→ DATASET EXTRACT:
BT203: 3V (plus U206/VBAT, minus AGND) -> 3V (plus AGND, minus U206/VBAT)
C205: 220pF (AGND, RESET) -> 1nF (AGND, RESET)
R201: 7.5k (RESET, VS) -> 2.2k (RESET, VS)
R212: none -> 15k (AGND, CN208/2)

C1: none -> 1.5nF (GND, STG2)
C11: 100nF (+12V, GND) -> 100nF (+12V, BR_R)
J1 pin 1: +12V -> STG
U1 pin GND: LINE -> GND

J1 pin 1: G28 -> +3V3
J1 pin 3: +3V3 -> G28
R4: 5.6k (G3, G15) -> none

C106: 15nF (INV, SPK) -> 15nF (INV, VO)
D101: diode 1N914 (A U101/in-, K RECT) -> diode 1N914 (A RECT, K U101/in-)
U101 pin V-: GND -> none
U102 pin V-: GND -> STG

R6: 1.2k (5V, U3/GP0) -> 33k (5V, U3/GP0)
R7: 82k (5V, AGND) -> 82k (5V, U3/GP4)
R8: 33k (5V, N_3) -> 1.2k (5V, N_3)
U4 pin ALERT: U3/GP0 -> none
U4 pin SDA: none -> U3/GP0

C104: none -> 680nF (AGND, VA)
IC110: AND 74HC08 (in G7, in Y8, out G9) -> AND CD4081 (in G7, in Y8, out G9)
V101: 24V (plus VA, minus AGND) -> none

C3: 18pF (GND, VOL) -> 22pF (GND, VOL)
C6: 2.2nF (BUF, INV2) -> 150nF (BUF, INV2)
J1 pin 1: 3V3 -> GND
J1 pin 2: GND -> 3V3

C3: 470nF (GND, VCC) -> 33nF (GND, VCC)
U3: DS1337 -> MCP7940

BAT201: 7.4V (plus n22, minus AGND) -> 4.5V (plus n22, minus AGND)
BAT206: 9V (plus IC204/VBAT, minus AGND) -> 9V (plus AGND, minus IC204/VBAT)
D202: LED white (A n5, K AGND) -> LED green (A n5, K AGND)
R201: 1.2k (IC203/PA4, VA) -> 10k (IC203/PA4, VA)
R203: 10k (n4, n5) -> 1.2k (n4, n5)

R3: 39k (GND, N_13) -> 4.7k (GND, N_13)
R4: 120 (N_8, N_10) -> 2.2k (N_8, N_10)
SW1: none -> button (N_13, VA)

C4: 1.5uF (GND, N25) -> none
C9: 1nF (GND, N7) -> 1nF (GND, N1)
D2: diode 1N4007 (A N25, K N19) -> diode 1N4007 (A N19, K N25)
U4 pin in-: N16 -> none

→ EXERCISE OBJECTIVE:
What are the lines of the data above that include the string "diode"? Copy them.

→ RESPONSE:
D101: diode 1N914 (A U101/in-, K RECT) -> diode 1N914 (A RECT, K U101/in-)
D2: diode 1N4007 (A N25, K N19) -> diode 1N4007 (A N19, K N25)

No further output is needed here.